## YOUR INSTRUCTIONS
Without any pictures, reproduce exactly the lines running from the line containing "none -> pink brick A6 level 2" through the end of the entries.

## EXERCISE INPUT
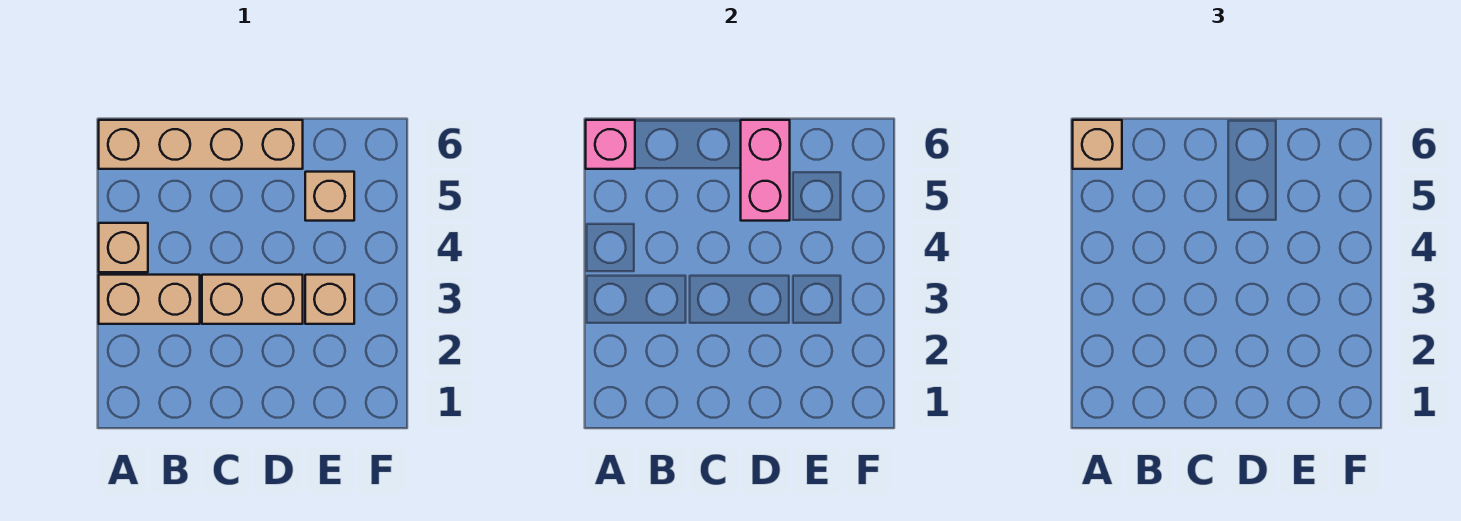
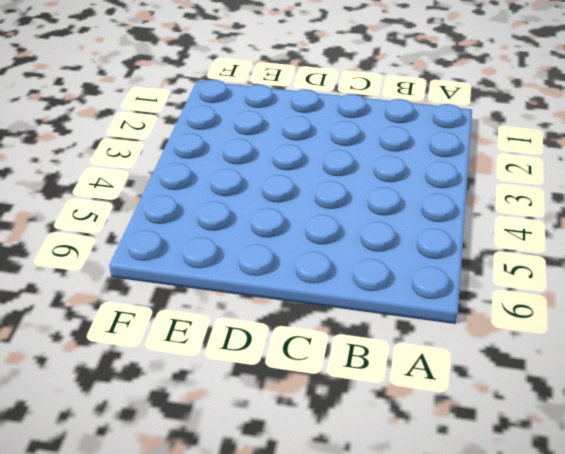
none -> tan brick A3:B3 level 1
none -> tan brick A4 level 1

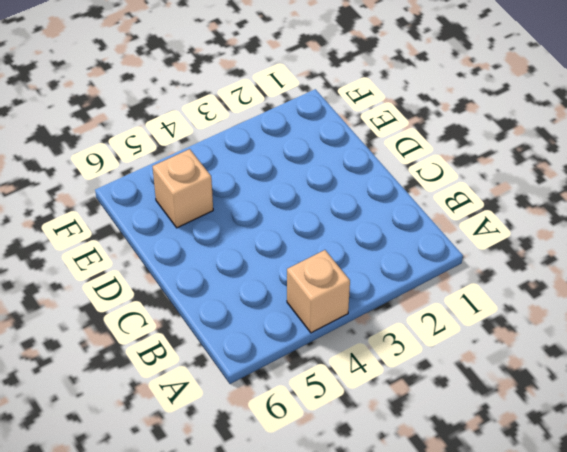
none -> tan brick A3:B3 level 1
none -> tan brick A6:D6 level 1

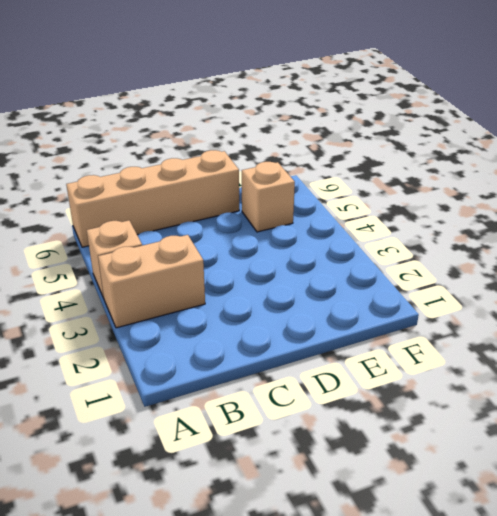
none -> tan brick C3:D3 level 1
none -> tan brick E3 level 1

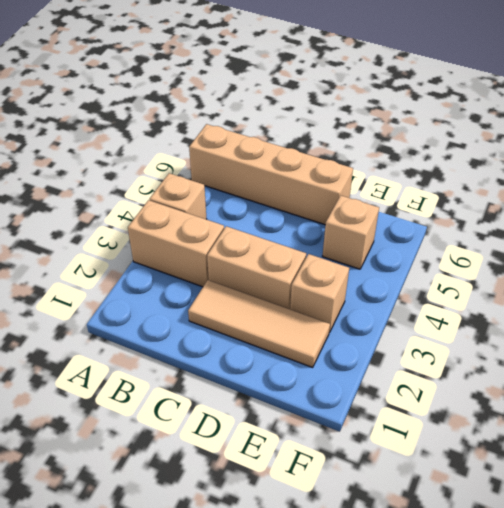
tan tile C2:E2 level 1 -> none
none -> pink brick A6 level 2
none -> pink brick D5:D6 level 2

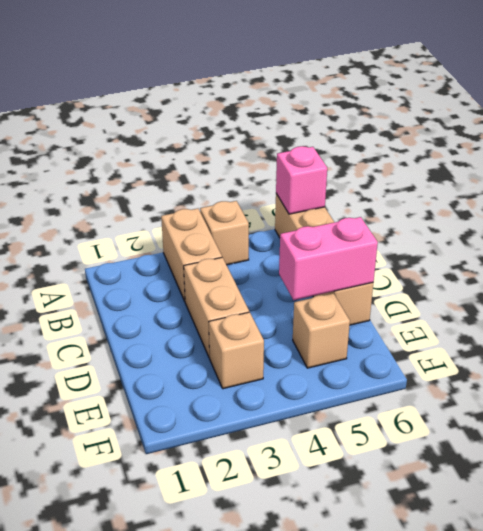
none -> tan brick A6 level 3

## RESULT OF THIS TASK
none -> pink brick A6 level 2
none -> pink brick D5:D6 level 2

none -> tan brick A6 level 3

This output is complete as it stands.